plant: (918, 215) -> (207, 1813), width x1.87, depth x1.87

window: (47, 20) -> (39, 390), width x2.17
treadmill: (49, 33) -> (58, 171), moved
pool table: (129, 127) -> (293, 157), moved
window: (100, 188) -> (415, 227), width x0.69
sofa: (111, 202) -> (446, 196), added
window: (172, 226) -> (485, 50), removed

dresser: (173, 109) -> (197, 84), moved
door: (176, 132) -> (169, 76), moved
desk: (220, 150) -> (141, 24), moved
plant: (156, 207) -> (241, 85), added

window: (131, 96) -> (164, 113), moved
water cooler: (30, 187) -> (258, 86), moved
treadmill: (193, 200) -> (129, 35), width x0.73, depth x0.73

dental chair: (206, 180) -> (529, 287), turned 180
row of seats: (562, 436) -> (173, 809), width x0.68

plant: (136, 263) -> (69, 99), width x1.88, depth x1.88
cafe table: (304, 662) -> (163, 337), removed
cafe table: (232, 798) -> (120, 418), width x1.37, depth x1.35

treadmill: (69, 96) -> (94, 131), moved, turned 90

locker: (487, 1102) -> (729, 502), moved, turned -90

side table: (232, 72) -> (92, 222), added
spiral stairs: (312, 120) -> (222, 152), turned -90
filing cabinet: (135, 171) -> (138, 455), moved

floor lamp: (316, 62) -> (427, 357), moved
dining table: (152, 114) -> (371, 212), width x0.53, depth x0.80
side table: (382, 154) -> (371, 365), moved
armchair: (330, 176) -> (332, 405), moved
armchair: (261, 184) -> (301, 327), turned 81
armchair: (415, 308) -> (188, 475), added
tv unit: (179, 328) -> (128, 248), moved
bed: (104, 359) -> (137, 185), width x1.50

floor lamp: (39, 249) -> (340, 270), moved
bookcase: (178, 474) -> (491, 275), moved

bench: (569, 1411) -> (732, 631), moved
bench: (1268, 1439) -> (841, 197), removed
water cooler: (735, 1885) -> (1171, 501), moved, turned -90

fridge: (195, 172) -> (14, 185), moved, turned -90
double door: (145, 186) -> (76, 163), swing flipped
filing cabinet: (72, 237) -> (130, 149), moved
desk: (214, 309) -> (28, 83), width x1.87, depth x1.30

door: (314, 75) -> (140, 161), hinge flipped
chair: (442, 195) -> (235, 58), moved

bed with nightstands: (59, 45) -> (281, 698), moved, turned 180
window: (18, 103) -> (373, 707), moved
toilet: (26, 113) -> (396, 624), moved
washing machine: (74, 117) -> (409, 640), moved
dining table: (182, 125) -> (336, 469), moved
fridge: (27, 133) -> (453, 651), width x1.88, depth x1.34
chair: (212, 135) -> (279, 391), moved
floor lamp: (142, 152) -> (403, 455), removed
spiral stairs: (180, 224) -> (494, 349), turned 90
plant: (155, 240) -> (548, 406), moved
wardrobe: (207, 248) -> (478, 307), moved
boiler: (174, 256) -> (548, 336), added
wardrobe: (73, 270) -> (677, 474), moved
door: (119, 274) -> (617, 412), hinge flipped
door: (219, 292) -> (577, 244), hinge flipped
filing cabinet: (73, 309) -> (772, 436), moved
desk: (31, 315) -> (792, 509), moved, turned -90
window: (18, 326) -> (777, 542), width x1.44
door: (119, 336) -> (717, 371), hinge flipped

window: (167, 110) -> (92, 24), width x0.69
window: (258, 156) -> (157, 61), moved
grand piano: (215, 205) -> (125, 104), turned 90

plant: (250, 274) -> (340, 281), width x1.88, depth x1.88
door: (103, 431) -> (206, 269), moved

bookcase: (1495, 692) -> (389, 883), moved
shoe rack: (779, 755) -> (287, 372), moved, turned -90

Activity -
Output each record above exactly, omitting nothing.

Result of the exercise -
plant: (918, 215) -> (207, 1813), width x1.87, depth x1.87

window: (47, 20) -> (39, 390), width x2.17
treadmill: (49, 33) -> (58, 171), moved
pool table: (129, 127) -> (293, 157), moved
window: (100, 188) -> (415, 227), width x0.69
sofa: (111, 202) -> (446, 196), added
window: (172, 226) -> (485, 50), removed

dresser: (173, 109) -> (197, 84), moved
door: (176, 132) -> (169, 76), moved
desk: (220, 150) -> (141, 24), moved
plant: (156, 207) -> (241, 85), added

window: (131, 96) -> (164, 113), moved
water cooler: (30, 187) -> (258, 86), moved
treadmill: (193, 200) -> (129, 35), width x0.73, depth x0.73

dental chair: (206, 180) -> (529, 287), turned 180
row of seats: (562, 436) -> (173, 809), width x0.68

plant: (136, 263) -> (69, 99), width x1.88, depth x1.88
cafe table: (304, 662) -> (163, 337), removed
cafe table: (232, 798) -> (120, 418), width x1.37, depth x1.35

treadmill: (69, 96) -> (94, 131), moved, turned 90

locker: (487, 1102) -> (729, 502), moved, turned -90

side table: (232, 72) -> (92, 222), added
spiral stairs: (312, 120) -> (222, 152), turned -90
filing cabinet: (135, 171) -> (138, 455), moved

floor lamp: (316, 62) -> (427, 357), moved
dining table: (152, 114) -> (371, 212), width x0.53, depth x0.80
side table: (382, 154) -> (371, 365), moved
armchair: (330, 176) -> (332, 405), moved
armchair: (261, 184) -> (301, 327), turned 81
armchair: (415, 308) -> (188, 475), added
tv unit: (179, 328) -> (128, 248), moved
bed: (104, 359) -> (137, 185), width x1.50

floor lamp: (39, 249) -> (340, 270), moved
bookcase: (178, 474) -> (491, 275), moved

bench: (569, 1411) -> (732, 631), moved
bench: (1268, 1439) -> (841, 197), removed
water cooler: (735, 1885) -> (1171, 501), moved, turned -90

fridge: (195, 172) -> (14, 185), moved, turned -90
double door: (145, 186) -> (76, 163), swing flipped
filing cabinet: (72, 237) -> (130, 149), moved
desk: (214, 309) -> (28, 83), width x1.87, depth x1.30

door: (314, 75) -> (140, 161), hinge flipped
chair: (442, 195) -> (235, 58), moved

bed with nightstands: (59, 45) -> (281, 698), moved, turned 180
window: (18, 103) -> (373, 707), moved
toilet: (26, 113) -> (396, 624), moved
washing machine: (74, 117) -> (409, 640), moved
dining table: (182, 125) -> (336, 469), moved
fridge: (27, 133) -> (453, 651), width x1.88, depth x1.34
chair: (212, 135) -> (279, 391), moved
floor lamp: (142, 152) -> (403, 455), removed
spiral stairs: (180, 224) -> (494, 349), turned 90
plant: (155, 240) -> (548, 406), moved
wardrobe: (207, 248) -> (478, 307), moved
boiler: (174, 256) -> (548, 336), added
wardrobe: (73, 270) -> (677, 474), moved
door: (119, 274) -> (617, 412), hinge flipped
door: (219, 292) -> (577, 244), hinge flipped
filing cabinet: (73, 309) -> (772, 436), moved
desk: (31, 315) -> (792, 509), moved, turned -90
window: (18, 326) -> (777, 542), width x1.44
door: (119, 336) -> (717, 371), hinge flipped

window: (167, 110) -> (92, 24), width x0.69
window: (258, 156) -> (157, 61), moved
grand piano: (215, 205) -> (125, 104), turned 90

plant: (250, 274) -> (340, 281), width x1.88, depth x1.88
door: (103, 431) -> (206, 269), moved

bookcase: (1495, 692) -> (389, 883), moved
shoe rack: (779, 755) -> (287, 372), moved, turned -90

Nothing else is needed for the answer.